Exercise requirements:
Restate the material verbatim, every line included.

Source material:
•••

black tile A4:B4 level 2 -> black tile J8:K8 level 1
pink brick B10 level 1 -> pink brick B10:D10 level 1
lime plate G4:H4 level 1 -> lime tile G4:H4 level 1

•••

Exercise result:
black tile A4:B4 level 2 -> black tile J8:K8 level 1
pink brick B10 level 1 -> pink brick B10:D10 level 1
lime plate G4:H4 level 1 -> lime tile G4:H4 level 1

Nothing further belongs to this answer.